(Collected data)
■ ■ ■

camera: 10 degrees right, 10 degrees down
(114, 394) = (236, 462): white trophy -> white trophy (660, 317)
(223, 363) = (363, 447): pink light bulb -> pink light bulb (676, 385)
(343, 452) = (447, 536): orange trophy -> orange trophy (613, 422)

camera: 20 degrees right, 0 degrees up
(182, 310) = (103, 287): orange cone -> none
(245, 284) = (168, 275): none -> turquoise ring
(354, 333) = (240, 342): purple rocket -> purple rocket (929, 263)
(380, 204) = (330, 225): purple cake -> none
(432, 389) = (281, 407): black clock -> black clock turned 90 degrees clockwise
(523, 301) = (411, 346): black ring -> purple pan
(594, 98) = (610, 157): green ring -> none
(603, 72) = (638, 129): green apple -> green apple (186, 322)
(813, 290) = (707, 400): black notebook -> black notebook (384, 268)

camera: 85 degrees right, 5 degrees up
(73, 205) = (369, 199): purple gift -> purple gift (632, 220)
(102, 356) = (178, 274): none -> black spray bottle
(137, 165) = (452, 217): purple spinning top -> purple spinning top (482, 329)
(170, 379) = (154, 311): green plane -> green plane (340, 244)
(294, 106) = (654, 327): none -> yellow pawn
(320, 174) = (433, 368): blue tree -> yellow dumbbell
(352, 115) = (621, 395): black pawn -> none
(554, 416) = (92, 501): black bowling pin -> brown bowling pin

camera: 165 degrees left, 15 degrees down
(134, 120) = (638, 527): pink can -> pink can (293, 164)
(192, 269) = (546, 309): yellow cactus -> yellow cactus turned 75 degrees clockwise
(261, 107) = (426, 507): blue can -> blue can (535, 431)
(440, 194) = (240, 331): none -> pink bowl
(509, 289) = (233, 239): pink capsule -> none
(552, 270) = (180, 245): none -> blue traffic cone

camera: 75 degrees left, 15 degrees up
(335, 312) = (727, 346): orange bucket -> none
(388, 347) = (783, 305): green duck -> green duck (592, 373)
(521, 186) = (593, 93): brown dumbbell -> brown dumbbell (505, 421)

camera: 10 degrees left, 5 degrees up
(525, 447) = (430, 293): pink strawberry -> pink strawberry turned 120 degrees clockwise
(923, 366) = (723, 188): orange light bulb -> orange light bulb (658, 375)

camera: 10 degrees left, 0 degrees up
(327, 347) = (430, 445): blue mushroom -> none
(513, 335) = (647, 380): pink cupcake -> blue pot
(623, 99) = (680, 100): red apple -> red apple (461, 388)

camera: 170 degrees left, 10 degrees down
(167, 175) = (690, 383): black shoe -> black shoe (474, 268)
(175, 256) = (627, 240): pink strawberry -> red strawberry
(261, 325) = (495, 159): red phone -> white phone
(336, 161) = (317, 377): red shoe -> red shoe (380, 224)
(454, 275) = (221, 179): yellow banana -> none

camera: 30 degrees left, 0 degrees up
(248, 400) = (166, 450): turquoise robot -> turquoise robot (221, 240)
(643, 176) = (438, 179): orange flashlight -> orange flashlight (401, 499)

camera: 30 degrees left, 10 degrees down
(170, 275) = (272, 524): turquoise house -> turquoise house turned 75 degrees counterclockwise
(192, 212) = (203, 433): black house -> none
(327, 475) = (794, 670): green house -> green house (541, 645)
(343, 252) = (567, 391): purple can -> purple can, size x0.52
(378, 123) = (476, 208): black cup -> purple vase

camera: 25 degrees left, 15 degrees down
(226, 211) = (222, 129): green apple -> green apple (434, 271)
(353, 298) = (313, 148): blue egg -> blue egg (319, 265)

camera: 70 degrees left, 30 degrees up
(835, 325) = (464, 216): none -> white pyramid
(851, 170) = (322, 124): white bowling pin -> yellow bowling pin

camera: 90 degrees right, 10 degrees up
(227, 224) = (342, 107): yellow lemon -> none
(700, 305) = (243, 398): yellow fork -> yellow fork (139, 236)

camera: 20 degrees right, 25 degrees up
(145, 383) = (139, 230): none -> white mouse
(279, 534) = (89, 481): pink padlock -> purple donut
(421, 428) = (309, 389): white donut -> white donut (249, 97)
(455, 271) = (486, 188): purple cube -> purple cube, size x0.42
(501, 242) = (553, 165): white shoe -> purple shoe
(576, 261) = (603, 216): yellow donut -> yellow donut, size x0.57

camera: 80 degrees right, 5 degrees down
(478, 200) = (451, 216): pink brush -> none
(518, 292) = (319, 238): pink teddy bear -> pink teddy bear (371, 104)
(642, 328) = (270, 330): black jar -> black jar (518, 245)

■ ■ ■

Please tally every line of the entries that holds "strawberry" and answer with that figure alone.

2